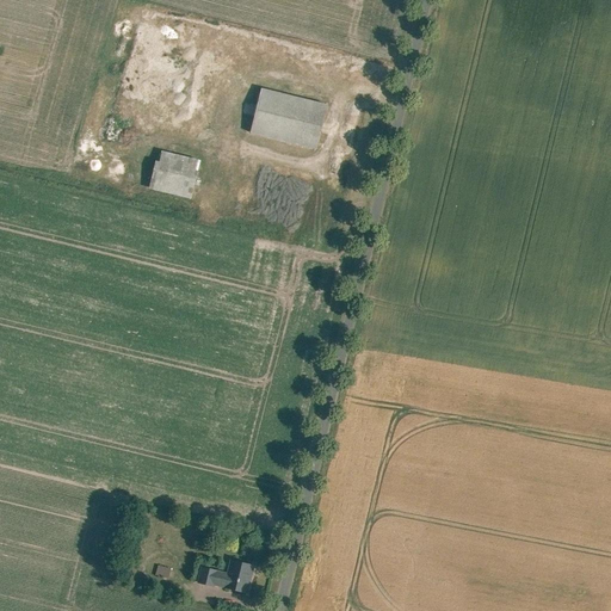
[(331,107),(263,90),(251,136),(319,153),(331,107)]
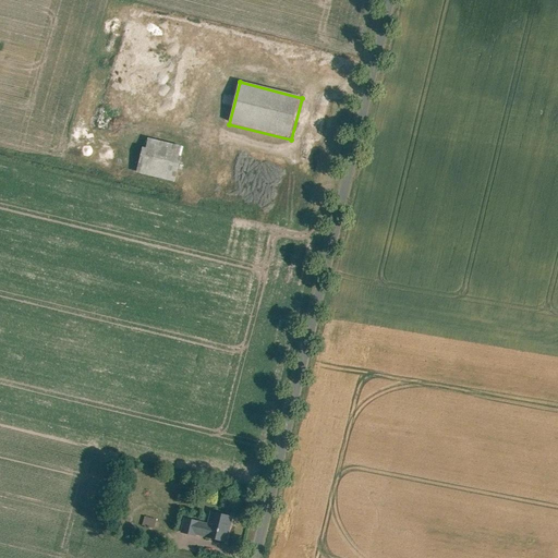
[(184,149),(149,141),(146,150),(143,150),(137,174),(176,184),(184,149)]
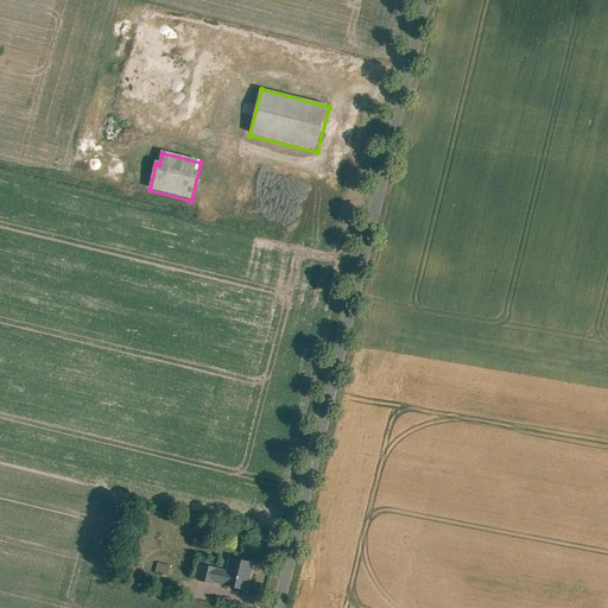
[(253,564),(232,559),(228,572),(225,587),(247,593),(253,564)]
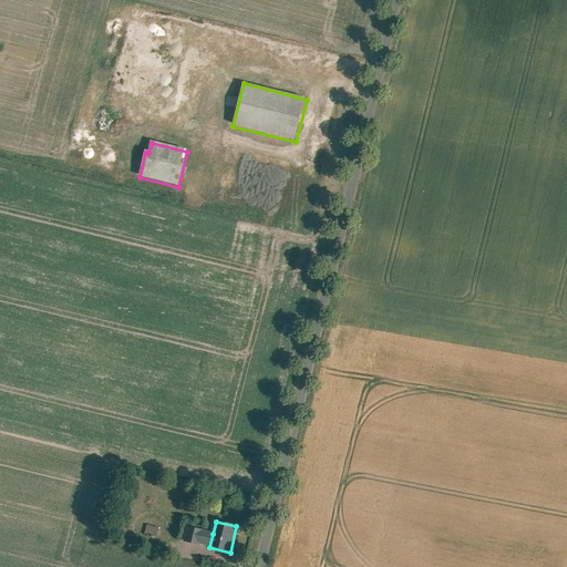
[(158,529),(147,526),(145,535),(156,538),(158,529)]
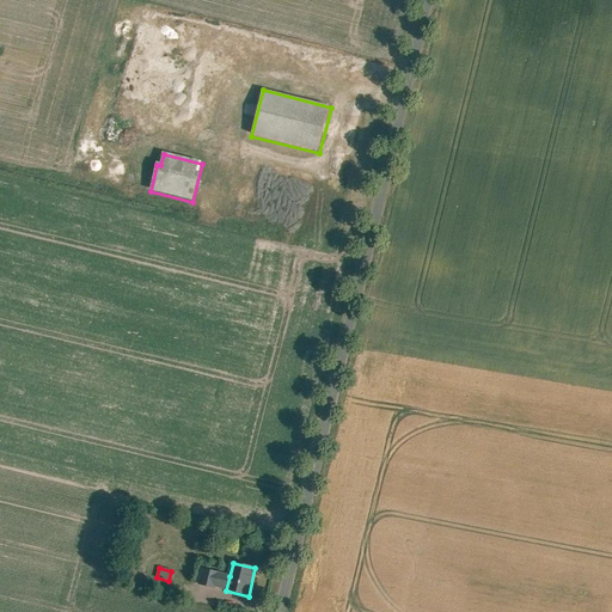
[(200,585),(226,591),(230,576),(203,570),(200,585)]
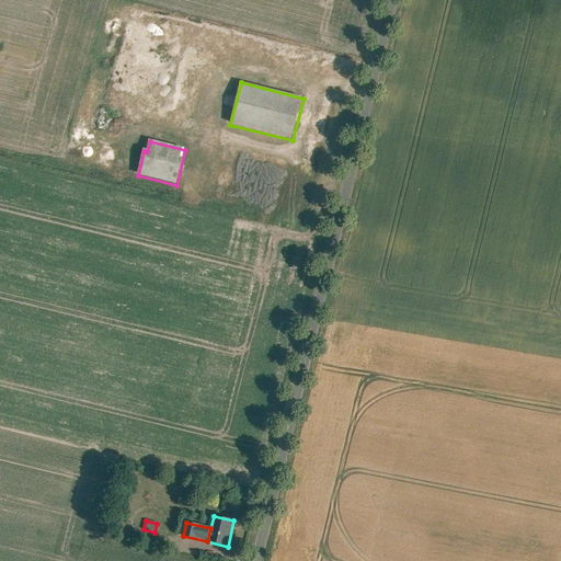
All buildings are outlined.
------------------------------------------------------------------------
## ASSIGNMENT
Do not include the pictures. Quote only the lines from the line with "[(253,564),(232,559),(228,572),(225,587),(247,593),(253,564)]" through the end of the material, both ends included, exactly.

## RESPONSE
[(253,564),(232,559),(228,572),(225,587),(247,593),(253,564)]
[(158,529),(147,526),(145,535),(156,538),(158,529)]
[(200,585),(226,591),(230,576),(203,570),(200,585)]
All buildings are outlined.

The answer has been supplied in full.